* start Material provided *

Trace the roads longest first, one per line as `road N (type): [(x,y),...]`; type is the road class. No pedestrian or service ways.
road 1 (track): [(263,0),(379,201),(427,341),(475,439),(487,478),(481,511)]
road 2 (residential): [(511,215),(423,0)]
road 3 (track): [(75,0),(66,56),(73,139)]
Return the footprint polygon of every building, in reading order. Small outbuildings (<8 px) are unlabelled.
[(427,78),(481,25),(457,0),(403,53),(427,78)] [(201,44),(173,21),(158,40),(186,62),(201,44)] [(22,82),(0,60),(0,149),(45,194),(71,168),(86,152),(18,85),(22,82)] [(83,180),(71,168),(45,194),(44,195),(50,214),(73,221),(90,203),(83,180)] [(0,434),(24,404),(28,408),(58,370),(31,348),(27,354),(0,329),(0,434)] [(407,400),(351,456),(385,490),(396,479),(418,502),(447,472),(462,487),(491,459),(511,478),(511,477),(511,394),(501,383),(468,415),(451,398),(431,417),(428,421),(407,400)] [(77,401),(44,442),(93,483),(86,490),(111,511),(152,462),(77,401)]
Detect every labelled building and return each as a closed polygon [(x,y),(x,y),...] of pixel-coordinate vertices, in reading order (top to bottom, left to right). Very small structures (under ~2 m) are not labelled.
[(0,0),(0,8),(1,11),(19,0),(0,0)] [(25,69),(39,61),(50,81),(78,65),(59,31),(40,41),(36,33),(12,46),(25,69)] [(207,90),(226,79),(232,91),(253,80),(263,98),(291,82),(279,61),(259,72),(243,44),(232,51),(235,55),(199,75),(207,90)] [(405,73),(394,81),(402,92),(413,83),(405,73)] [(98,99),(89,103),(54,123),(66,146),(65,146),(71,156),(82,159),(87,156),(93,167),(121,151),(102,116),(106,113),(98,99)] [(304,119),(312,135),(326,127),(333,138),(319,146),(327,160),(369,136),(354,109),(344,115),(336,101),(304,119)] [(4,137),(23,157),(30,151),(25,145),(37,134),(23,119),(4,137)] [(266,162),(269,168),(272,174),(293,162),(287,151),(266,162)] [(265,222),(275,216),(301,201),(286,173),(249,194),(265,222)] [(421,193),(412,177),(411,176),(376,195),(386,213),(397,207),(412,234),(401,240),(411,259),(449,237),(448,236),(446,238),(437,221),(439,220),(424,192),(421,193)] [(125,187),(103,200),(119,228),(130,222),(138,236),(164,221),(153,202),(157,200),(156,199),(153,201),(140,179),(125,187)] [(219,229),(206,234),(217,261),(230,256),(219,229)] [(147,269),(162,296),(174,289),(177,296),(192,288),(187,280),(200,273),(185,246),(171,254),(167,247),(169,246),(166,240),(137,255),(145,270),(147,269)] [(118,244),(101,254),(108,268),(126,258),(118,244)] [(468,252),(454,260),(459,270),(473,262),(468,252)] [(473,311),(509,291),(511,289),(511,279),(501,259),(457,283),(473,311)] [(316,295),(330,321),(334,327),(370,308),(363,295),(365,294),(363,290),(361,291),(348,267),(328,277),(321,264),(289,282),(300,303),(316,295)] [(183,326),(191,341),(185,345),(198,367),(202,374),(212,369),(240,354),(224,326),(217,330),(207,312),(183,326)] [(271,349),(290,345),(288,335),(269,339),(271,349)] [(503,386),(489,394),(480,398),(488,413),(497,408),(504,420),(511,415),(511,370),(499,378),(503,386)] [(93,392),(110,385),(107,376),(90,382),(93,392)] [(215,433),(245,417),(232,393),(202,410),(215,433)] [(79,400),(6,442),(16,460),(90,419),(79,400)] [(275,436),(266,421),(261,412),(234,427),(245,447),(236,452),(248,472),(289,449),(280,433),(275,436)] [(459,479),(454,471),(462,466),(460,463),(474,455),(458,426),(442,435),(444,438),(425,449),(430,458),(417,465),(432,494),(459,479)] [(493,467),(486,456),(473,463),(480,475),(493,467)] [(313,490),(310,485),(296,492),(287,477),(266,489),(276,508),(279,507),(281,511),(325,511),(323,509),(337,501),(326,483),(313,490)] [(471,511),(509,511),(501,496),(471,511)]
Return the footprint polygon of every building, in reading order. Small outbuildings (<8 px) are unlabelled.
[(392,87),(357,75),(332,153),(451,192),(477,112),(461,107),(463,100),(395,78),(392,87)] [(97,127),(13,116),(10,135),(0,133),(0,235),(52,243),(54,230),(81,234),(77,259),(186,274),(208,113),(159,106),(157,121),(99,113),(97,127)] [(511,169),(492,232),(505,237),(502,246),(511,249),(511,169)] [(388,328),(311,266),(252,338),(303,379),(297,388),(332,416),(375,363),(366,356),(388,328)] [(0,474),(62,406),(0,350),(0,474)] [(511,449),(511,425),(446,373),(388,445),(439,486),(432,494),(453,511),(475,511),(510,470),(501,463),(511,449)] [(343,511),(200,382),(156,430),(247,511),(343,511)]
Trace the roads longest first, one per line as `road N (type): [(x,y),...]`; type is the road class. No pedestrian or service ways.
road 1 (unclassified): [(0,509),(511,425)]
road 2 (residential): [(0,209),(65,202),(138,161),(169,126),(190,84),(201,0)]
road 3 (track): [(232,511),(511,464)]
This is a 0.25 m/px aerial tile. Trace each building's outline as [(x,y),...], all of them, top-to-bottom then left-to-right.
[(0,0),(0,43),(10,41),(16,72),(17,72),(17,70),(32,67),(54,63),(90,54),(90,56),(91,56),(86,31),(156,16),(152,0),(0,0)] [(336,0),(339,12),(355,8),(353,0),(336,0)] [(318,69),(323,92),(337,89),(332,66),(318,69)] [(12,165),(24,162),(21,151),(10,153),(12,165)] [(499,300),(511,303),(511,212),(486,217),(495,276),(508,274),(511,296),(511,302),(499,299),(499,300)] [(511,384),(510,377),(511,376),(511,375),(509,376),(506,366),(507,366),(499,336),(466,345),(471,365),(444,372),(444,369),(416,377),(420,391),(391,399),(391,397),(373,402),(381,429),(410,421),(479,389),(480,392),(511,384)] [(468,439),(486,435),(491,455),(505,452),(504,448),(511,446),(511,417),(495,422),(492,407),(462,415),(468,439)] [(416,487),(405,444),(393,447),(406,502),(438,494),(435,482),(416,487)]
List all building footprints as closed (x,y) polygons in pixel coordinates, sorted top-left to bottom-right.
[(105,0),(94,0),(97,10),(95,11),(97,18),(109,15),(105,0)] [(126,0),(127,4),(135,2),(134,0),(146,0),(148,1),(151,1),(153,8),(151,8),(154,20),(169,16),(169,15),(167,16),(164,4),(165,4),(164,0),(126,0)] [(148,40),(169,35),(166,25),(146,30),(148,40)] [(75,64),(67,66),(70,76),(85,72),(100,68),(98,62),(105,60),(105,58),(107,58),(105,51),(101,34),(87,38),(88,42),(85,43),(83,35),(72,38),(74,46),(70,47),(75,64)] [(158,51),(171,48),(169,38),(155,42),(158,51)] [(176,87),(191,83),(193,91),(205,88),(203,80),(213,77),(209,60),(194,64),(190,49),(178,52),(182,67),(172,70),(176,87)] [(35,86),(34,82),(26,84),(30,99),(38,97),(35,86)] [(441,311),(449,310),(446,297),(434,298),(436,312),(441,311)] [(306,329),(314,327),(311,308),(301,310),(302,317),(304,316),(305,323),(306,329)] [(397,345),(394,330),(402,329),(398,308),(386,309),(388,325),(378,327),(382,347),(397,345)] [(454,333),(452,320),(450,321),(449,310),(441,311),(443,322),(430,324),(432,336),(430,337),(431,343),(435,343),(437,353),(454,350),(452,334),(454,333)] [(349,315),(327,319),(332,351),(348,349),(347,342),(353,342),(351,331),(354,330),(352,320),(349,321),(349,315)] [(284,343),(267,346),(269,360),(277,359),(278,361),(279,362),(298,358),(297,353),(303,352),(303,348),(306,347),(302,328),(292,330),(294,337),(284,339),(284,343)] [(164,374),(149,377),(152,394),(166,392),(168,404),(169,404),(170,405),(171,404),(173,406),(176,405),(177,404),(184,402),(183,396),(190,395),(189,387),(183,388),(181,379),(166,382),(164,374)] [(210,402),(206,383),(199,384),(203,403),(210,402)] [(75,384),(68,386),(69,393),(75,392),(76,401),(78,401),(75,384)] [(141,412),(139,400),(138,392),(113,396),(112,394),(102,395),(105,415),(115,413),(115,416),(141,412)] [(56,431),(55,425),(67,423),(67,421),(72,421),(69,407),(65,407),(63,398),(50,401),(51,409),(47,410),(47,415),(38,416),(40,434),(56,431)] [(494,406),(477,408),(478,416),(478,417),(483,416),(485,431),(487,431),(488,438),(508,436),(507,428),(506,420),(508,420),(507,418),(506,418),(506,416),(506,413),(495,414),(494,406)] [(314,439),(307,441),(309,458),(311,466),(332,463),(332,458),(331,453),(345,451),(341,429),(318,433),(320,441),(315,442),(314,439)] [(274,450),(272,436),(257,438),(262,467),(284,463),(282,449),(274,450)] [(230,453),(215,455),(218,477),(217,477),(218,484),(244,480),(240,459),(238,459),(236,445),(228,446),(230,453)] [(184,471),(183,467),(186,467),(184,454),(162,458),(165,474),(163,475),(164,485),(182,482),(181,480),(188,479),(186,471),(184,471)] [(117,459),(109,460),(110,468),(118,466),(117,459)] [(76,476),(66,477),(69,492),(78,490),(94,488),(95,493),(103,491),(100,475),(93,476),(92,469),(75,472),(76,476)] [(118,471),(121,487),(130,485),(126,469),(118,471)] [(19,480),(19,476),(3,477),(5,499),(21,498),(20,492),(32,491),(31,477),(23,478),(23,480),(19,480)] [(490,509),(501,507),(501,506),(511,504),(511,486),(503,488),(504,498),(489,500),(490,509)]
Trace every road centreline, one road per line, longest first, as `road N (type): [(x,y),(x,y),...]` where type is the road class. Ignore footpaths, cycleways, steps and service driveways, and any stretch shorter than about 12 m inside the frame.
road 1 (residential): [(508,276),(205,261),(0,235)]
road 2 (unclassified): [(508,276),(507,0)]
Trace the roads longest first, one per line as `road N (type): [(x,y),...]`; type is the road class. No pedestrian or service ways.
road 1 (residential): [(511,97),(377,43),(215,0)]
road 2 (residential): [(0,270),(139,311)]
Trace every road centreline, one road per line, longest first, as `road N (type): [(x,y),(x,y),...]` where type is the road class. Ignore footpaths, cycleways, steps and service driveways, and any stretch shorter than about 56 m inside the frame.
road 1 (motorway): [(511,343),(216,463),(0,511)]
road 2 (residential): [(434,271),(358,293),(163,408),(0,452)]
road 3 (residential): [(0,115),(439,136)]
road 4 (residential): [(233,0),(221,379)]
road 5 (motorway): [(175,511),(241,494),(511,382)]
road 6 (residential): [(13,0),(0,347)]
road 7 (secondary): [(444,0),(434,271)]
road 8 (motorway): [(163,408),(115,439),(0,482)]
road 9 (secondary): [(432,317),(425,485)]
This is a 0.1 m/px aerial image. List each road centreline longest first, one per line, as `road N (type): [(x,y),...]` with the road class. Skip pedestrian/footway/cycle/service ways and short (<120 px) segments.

* end Material provided *

### Job
Write out the records exactly as they appear, beginning at the line that contains "12 m inside the frame." and stopping after the line that contains "road 2 (unclassified): [(508,276),(507,0)]".

### Expected output
Trace every road centreline, one road per line, longest first, as `road N (type): [(x,y),(x,y),...]` where type is the road class. Ignore footpaths, cycleways, steps and service driveways, and any stretch shorter than about 12 m inside the frame.
road 1 (residential): [(508,276),(205,261),(0,235)]
road 2 (unclassified): [(508,276),(507,0)]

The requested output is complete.